### Your task
Would you please copy the part of the material below that opens with the line containing "The ROSY PAWN" and closes with the line containing "The EMERALD EYEGLASSES"? Copy it exactly, and only it.

### Entries supplied

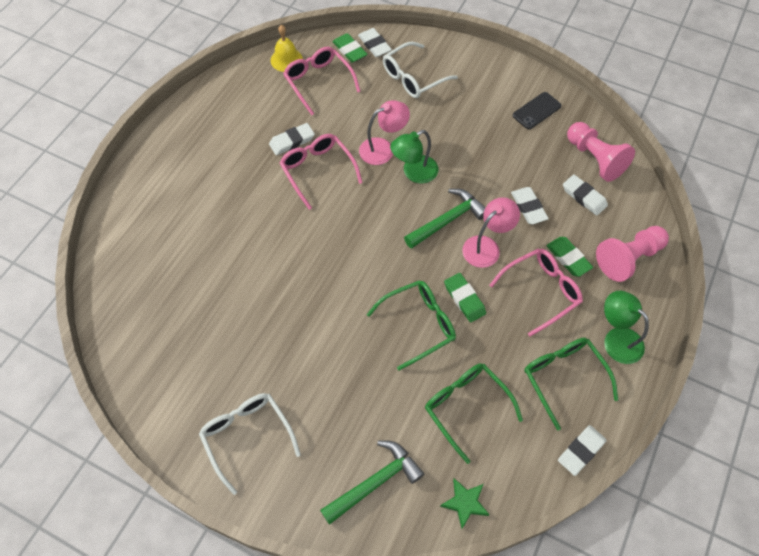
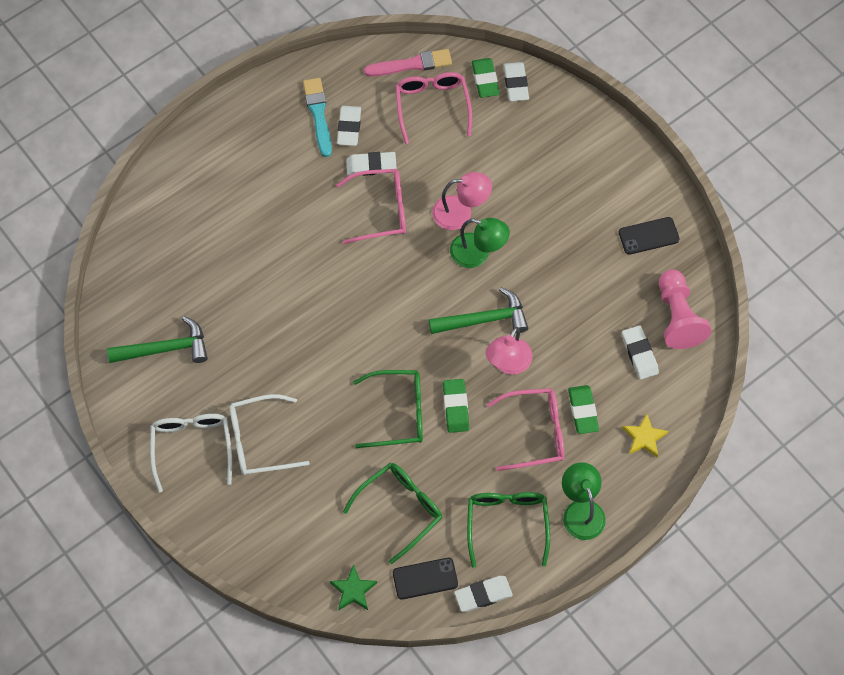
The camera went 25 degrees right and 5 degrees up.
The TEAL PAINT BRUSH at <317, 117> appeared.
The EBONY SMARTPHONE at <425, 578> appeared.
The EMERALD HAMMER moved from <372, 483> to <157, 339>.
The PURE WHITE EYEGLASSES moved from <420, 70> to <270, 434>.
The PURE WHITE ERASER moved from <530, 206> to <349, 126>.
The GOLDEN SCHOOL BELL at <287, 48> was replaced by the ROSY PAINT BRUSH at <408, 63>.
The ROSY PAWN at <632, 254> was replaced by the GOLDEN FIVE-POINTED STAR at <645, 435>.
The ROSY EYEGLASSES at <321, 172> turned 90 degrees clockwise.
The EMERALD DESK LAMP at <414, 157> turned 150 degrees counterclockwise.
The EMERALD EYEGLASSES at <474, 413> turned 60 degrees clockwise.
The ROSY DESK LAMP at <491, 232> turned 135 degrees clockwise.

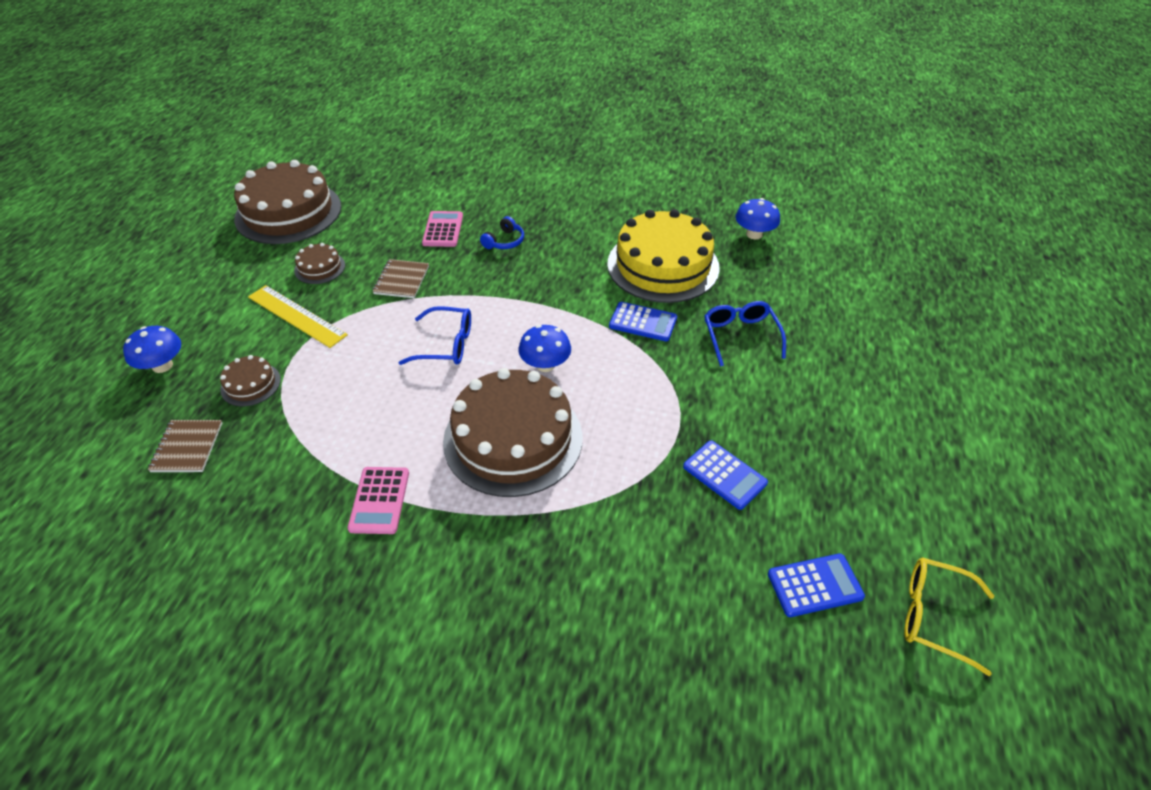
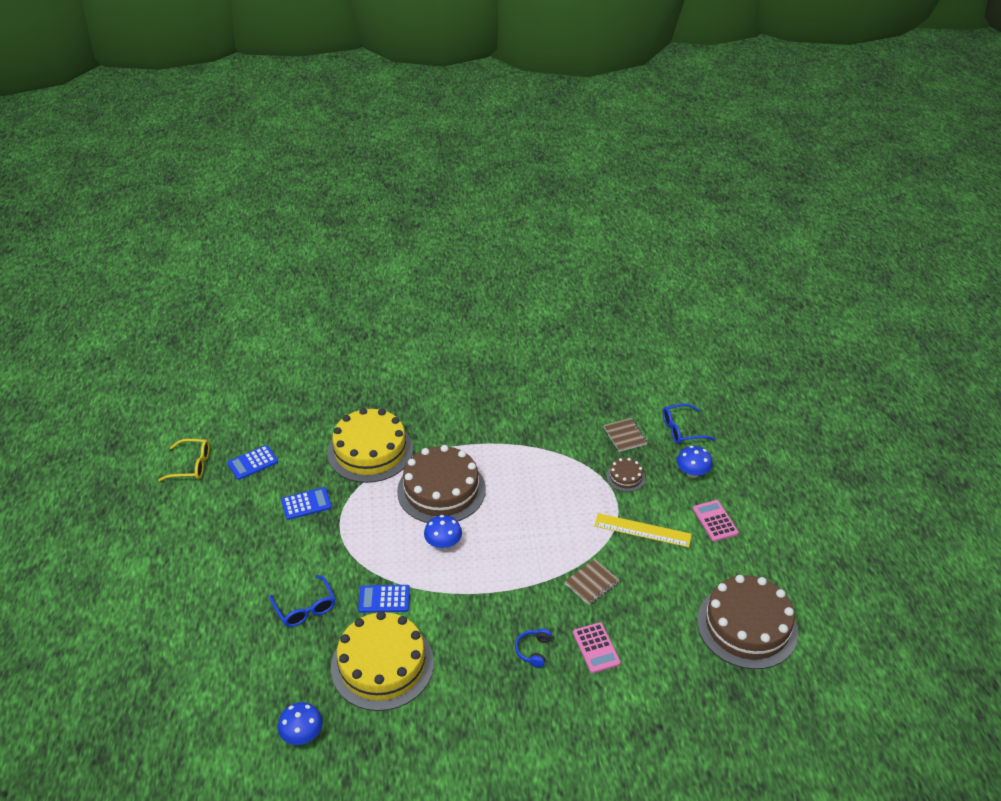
The camera went 160 degrees right and 5 degrees down.
The BROWN GATEAU at <319, 263> disappeared.
The GOLDEN GATEAU at <370, 445> appeared.
The ROSY POCKET CALCULATOR moved from <378, 500> to <716, 521>.
The BLUE EYEGLASSES moved from <435, 335> to <689, 423>.
The BROWN NOTEBOOK at <400, 278> turned 60 degrees clockwise.
The BLUE POCKET CALCULATOR at <725, 475> turned 135 degrees clockwise.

### Exercise solution
The ROSY PAWN at <632, 254> was replaced by the GOLDEN FIVE-POINTED STAR at <645, 435>.
The ROSY EYEGLASSES at <321, 172> turned 90 degrees clockwise.
The EMERALD DESK LAMP at <414, 157> turned 150 degrees counterclockwise.
The EMERALD EYEGLASSES at <474, 413> turned 60 degrees clockwise.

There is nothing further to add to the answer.